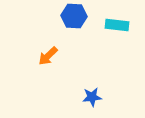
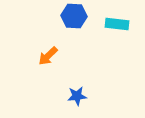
cyan rectangle: moved 1 px up
blue star: moved 15 px left, 1 px up
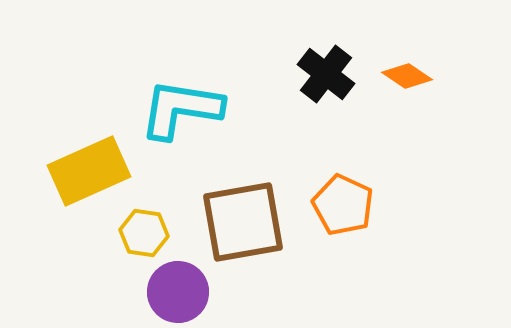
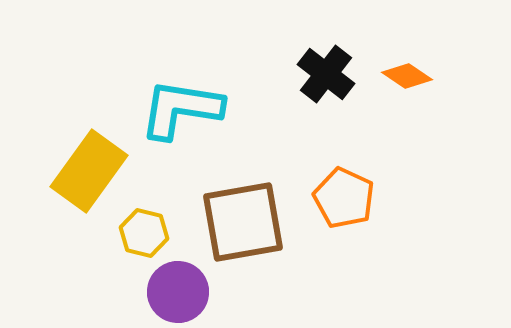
yellow rectangle: rotated 30 degrees counterclockwise
orange pentagon: moved 1 px right, 7 px up
yellow hexagon: rotated 6 degrees clockwise
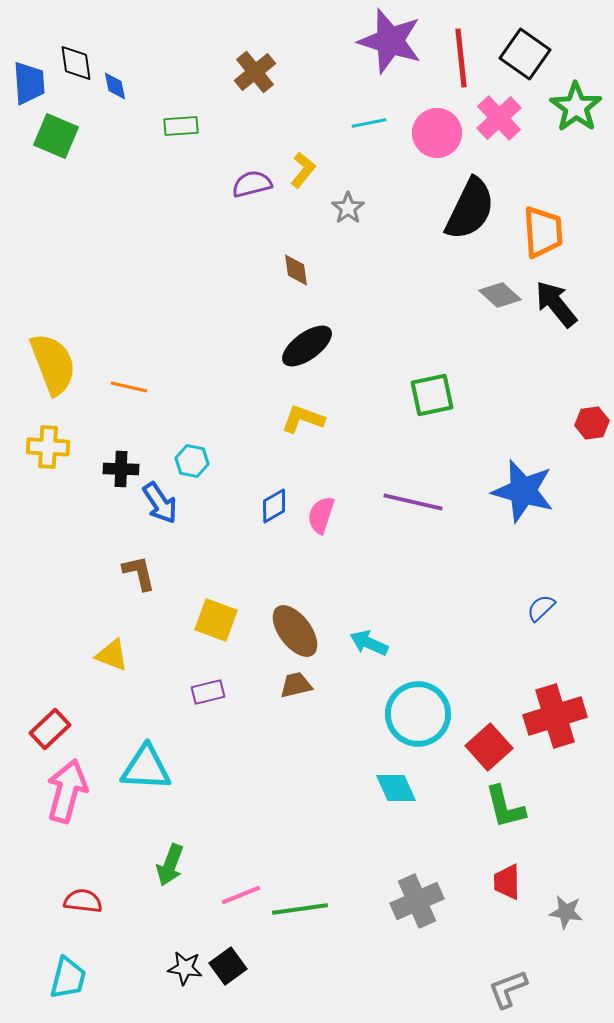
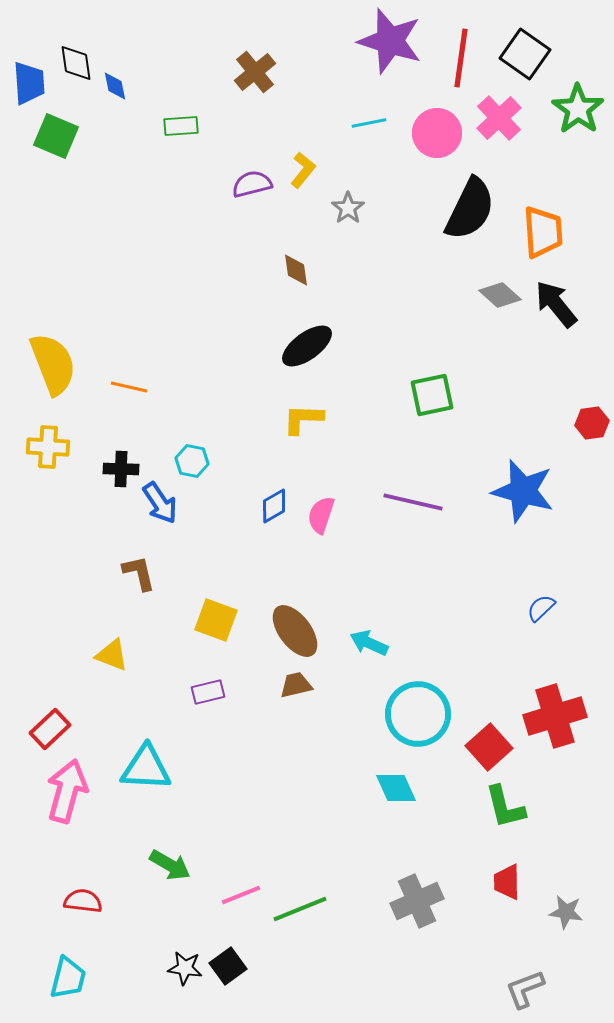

- _YOUR TASK_:
Quote each line of the listing exactly, but leave the pictures out.

- _WRITTEN REPLY_:
cyan rectangle: moved 1 px up
blue star: moved 15 px left, 1 px up
yellow rectangle: rotated 30 degrees counterclockwise
orange pentagon: moved 1 px right, 7 px up
yellow hexagon: rotated 6 degrees clockwise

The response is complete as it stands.